START DATA FOR PROCESSING

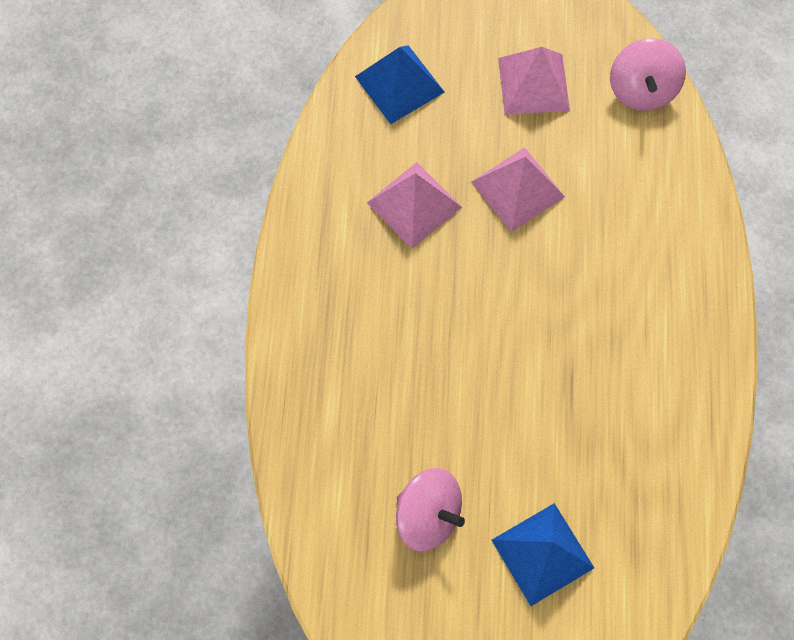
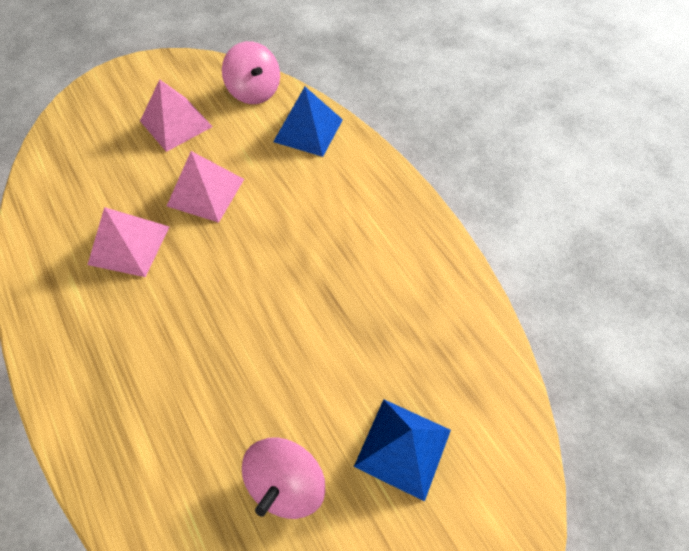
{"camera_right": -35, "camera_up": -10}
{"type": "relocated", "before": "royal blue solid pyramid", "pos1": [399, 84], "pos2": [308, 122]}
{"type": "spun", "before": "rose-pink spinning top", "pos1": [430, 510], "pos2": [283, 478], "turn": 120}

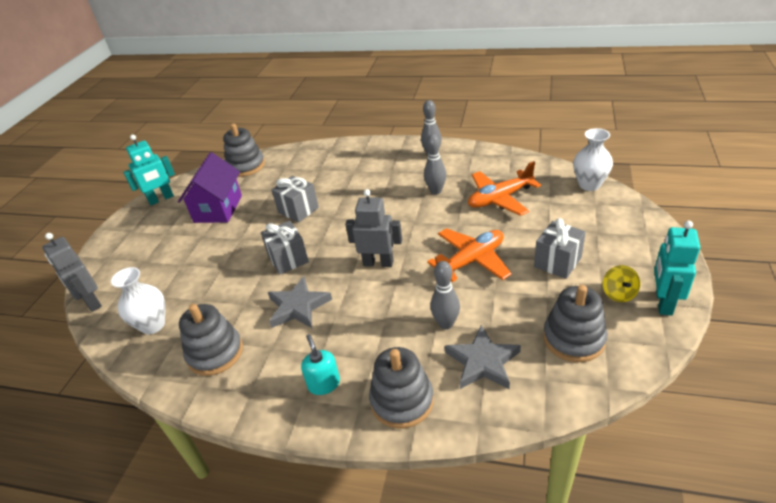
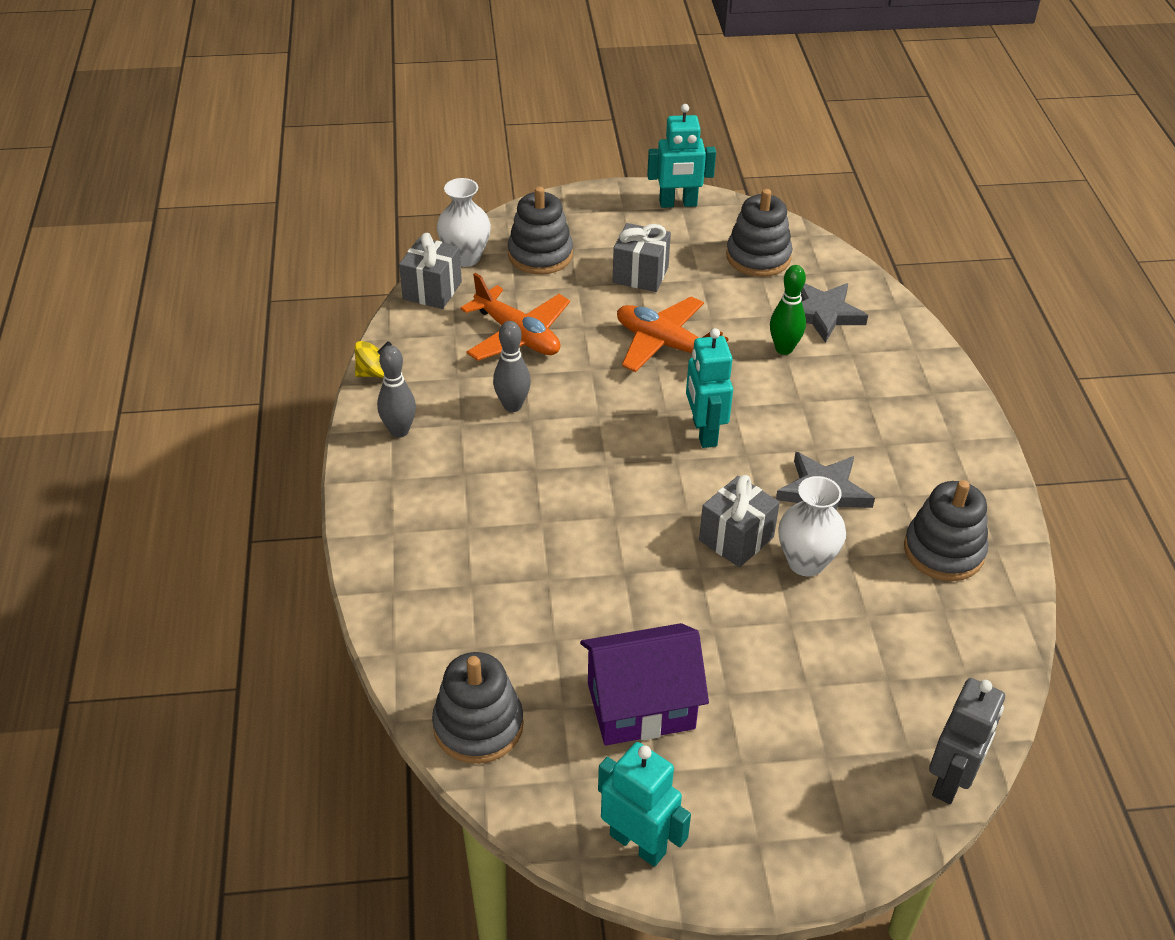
{"camera_right": -115, "camera_up": 5}
{"type": "relocated", "before": "grey gift", "pos1": [295, 199], "pos2": [430, 271]}
{"type": "colour", "before": "grey toy robot", "after": "teal toy robot", "pos1": [373, 228], "pos2": [709, 388]}
{"type": "colour", "before": "grey tenpin", "after": "emerald tenpin", "pos1": [445, 295], "pos2": [788, 310]}
{"type": "relocated", "before": "golden spinning top", "pos1": [621, 283], "pos2": [373, 359]}
{"type": "relocated", "before": "pure white tall vase", "pos1": [138, 300], "pos2": [812, 526]}
{"type": "missing", "before": "teal soap pump", "pos1": [320, 364]}
{"type": "relocated", "before": "grey stacking rings", "pos1": [401, 387], "pos2": [540, 230]}

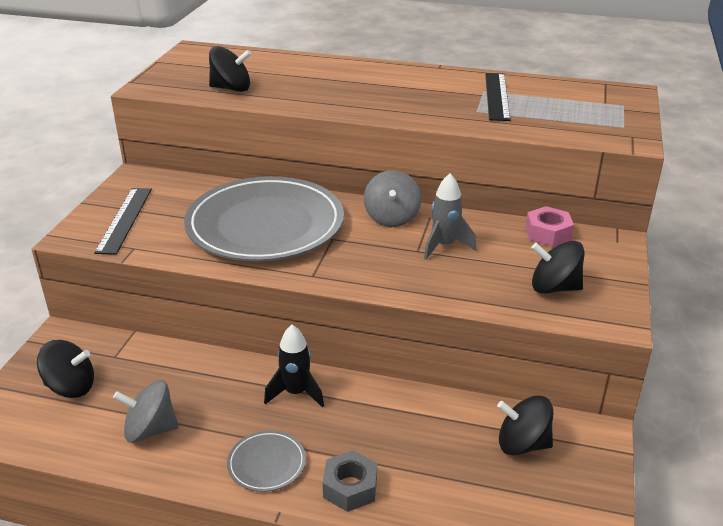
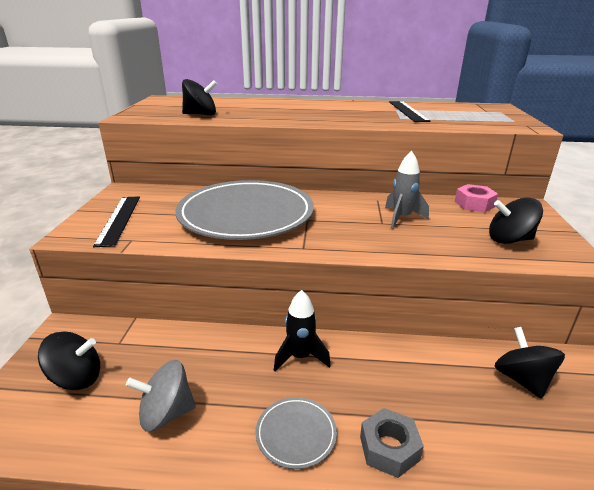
{"camera_right": -10, "camera_up": -5}
{"type": "missing", "before": "grey spinning top", "pos1": [392, 198]}
{"type": "spun", "before": "ebony spinning top", "pos1": [525, 425], "pos2": [530, 363], "turn": 75}

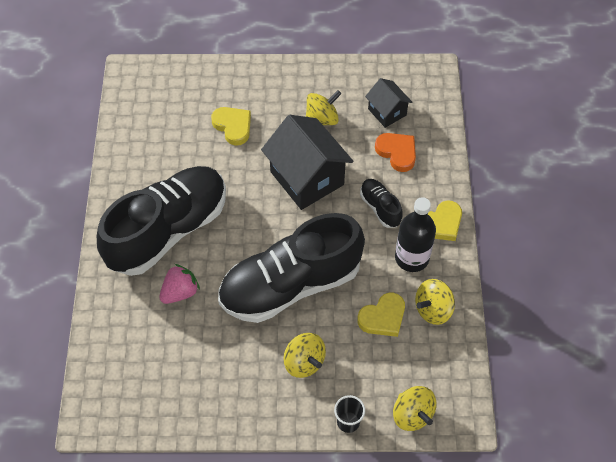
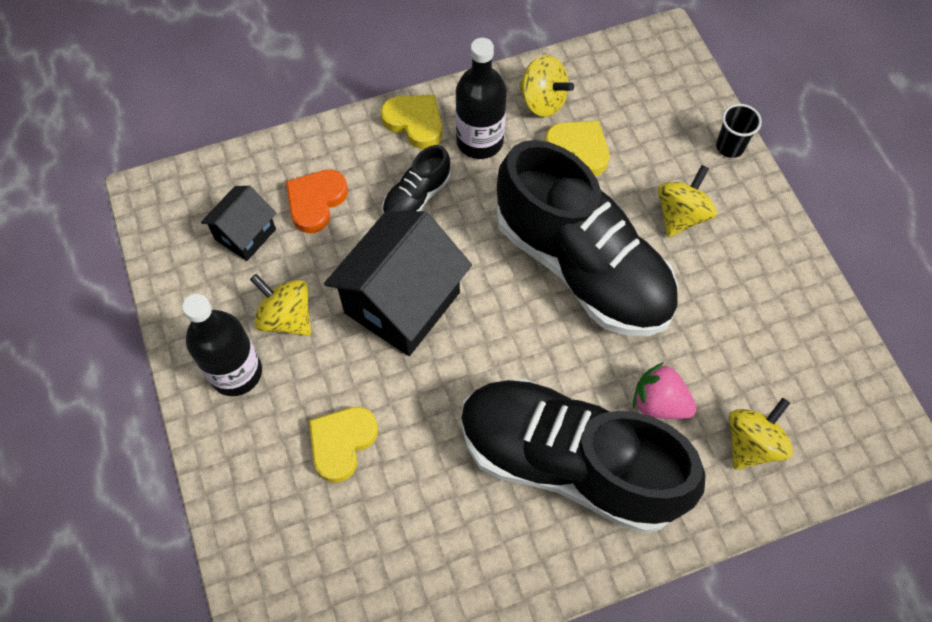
{"camera_right": -110, "camera_up": 5}
{"type": "relocated", "before": "golden spinning top", "pos1": [415, 408], "pos2": [761, 434]}
{"type": "appeared", "after": "ebony drink bottle", "pos2": [222, 345]}

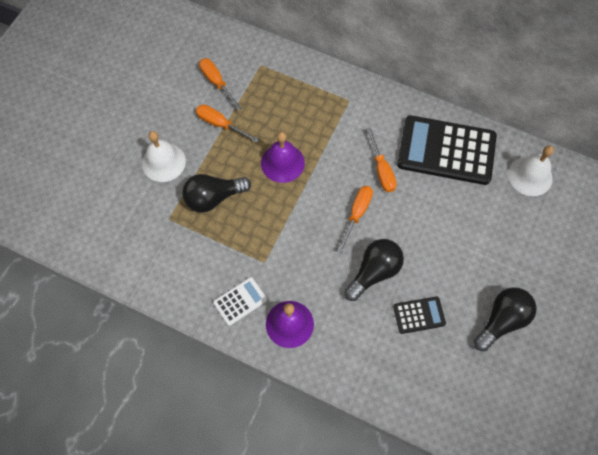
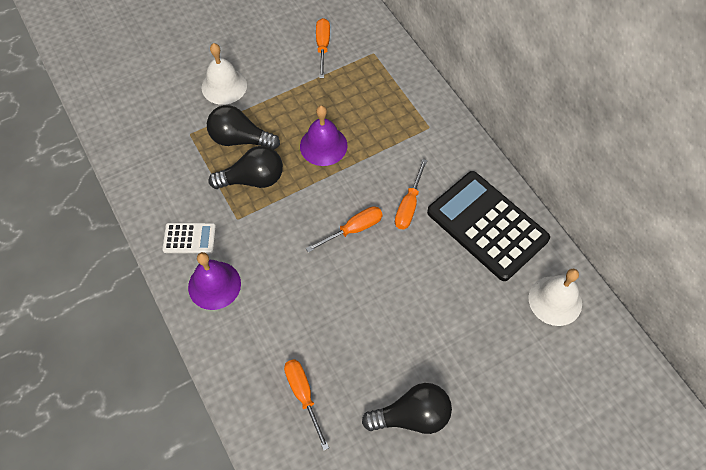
{"camera_right": 35, "camera_up": -5}
{"type": "relocated", "before": "orange flat screwdriver", "pos1": [227, 123], "pos2": [306, 404]}
{"type": "relocated", "before": "ebony bulb", "pos1": [374, 270], "pos2": [246, 167]}
{"type": "missing", "before": "ebony adding machine", "pos1": [419, 315]}

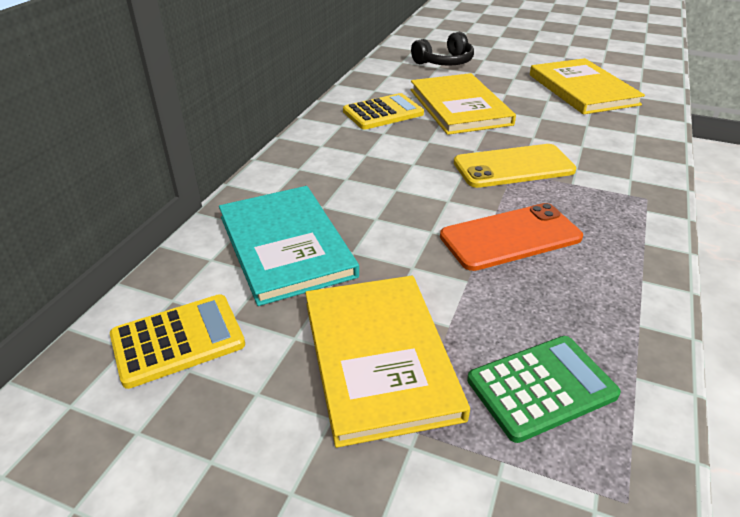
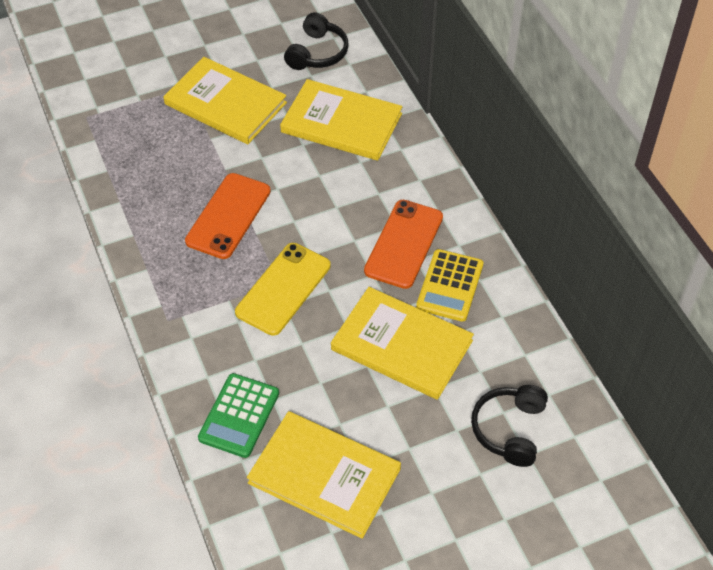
{"camera_right": 135, "camera_up": 15}
{"type": "colour", "before": "teal hardback", "after": "golden hardback", "pos1": [289, 246], "pos2": [341, 120]}
{"type": "exchanged", "before": "golden adding machine", "after": "ebony headphones", "pos1": [177, 341], "pos2": [316, 41]}
{"type": "relocated", "before": "emerald adding machine", "pos1": [544, 389], "pos2": [238, 415]}
{"type": "appeared", "after": "orange smartphone", "pos2": [403, 244]}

END DATA FOR PROCESSING

Repeat the data above exactly, leaving out any pictures it holds.

WRITTEN REPLY:
{"camera_right": -35, "camera_up": -10}
{"type": "relocated", "before": "royal blue solid pyramid", "pos1": [399, 84], "pos2": [308, 122]}
{"type": "spun", "before": "rose-pink spinning top", "pos1": [430, 510], "pos2": [283, 478], "turn": 120}

{"camera_right": -115, "camera_up": 5}
{"type": "relocated", "before": "grey gift", "pos1": [295, 199], "pos2": [430, 271]}
{"type": "colour", "before": "grey toy robot", "after": "teal toy robot", "pos1": [373, 228], "pos2": [709, 388]}
{"type": "colour", "before": "grey tenpin", "after": "emerald tenpin", "pos1": [445, 295], "pos2": [788, 310]}
{"type": "relocated", "before": "golden spinning top", "pos1": [621, 283], "pos2": [373, 359]}
{"type": "relocated", "before": "pure white tall vase", "pos1": [138, 300], "pos2": [812, 526]}
{"type": "missing", "before": "teal soap pump", "pos1": [320, 364]}
{"type": "relocated", "before": "grey stacking rings", "pos1": [401, 387], "pos2": [540, 230]}

{"camera_right": -10, "camera_up": -5}
{"type": "missing", "before": "grey spinning top", "pos1": [392, 198]}
{"type": "spun", "before": "ebony spinning top", "pos1": [525, 425], "pos2": [530, 363], "turn": 75}

{"camera_right": -110, "camera_up": 5}
{"type": "relocated", "before": "golden spinning top", "pos1": [415, 408], "pos2": [761, 434]}
{"type": "appeared", "after": "ebony drink bottle", "pos2": [222, 345]}

{"camera_right": 35, "camera_up": -5}
{"type": "relocated", "before": "orange flat screwdriver", "pos1": [227, 123], "pos2": [306, 404]}
{"type": "relocated", "before": "ebony bulb", "pos1": [374, 270], "pos2": [246, 167]}
{"type": "missing", "before": "ebony adding machine", "pos1": [419, 315]}

{"camera_right": 135, "camera_up": 15}
{"type": "colour", "before": "teal hardback", "after": "golden hardback", "pos1": [289, 246], "pos2": [341, 120]}
{"type": "exchanged", "before": "golden adding machine", "after": "ebony headphones", "pos1": [177, 341], "pos2": [316, 41]}
{"type": "relocated", "before": "emerald adding machine", "pos1": [544, 389], "pos2": [238, 415]}
{"type": "appeared", "after": "orange smartphone", "pos2": [403, 244]}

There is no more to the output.